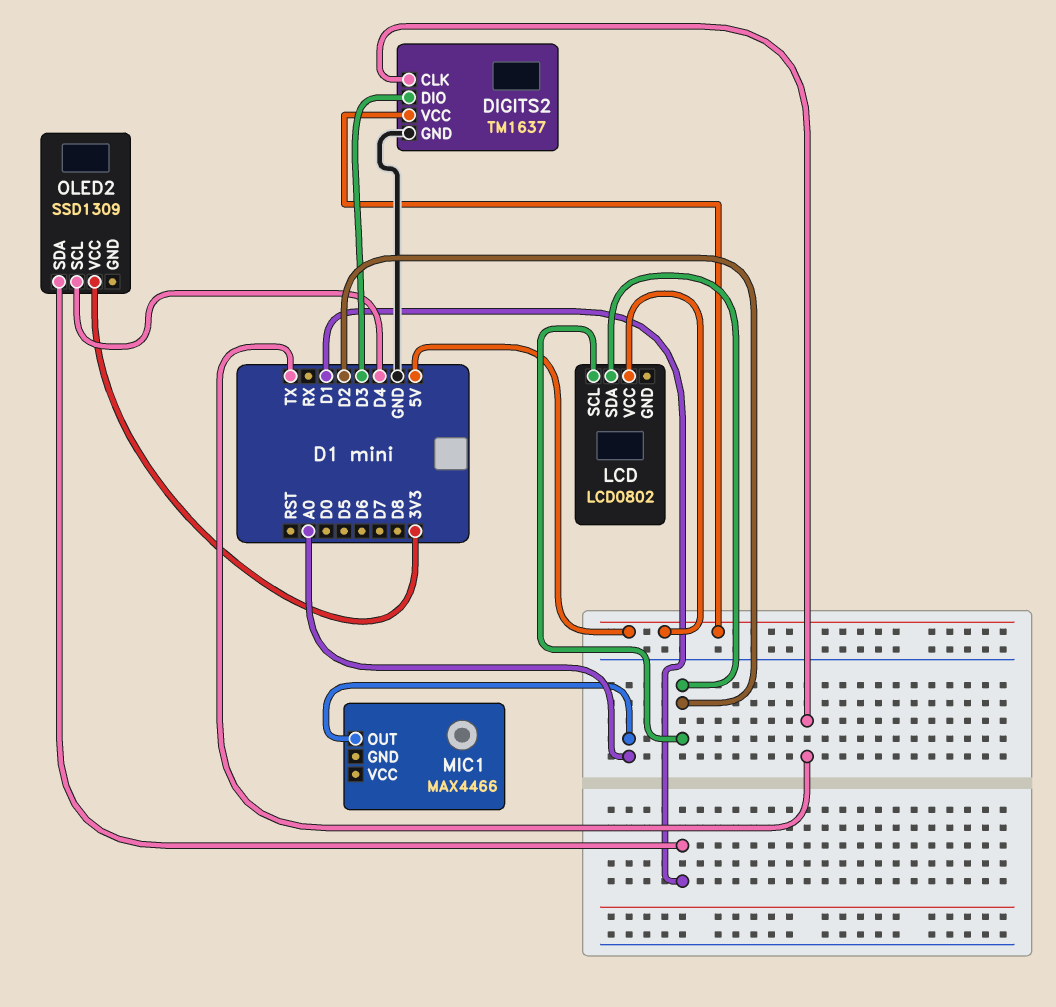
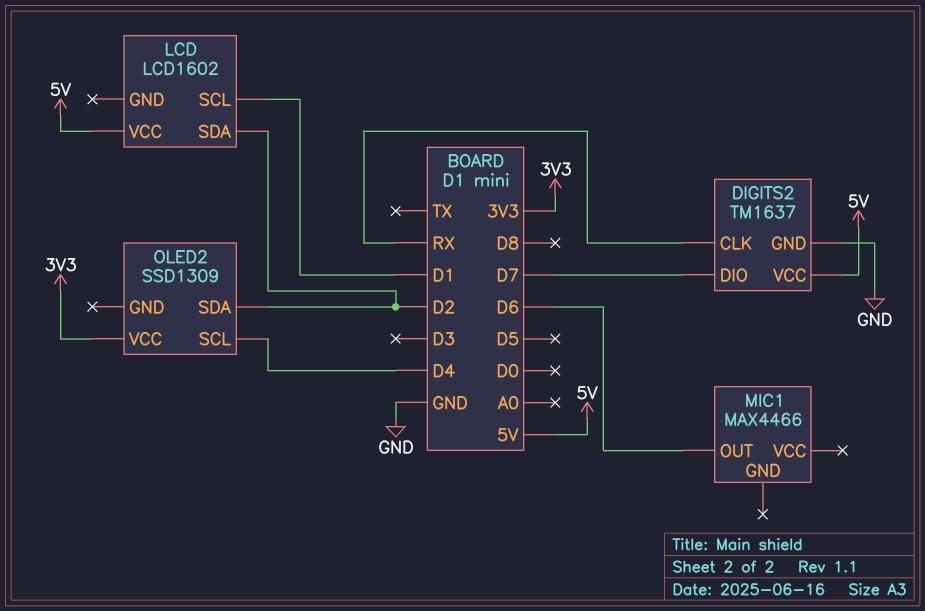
DIGITS2 pin CLK: TX -> RX
DIGITS2 pin DIO: D3 -> D7
LCD: LCD0802 -> LCD1602
LCD pin SCL: D2 -> D1
MIC1 pin OUT: A0 -> D6
OLED2 pin SDA: D1 -> D2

= PROBLEM DETAILS =
Give back the material above exactly as it appears, minus the pictures.

= WRITTEN SOLUTION =
DIGITS2 pin CLK: TX -> RX
DIGITS2 pin DIO: D3 -> D7
LCD: LCD0802 -> LCD1602
LCD pin SCL: D2 -> D1
MIC1 pin OUT: A0 -> D6
OLED2 pin SDA: D1 -> D2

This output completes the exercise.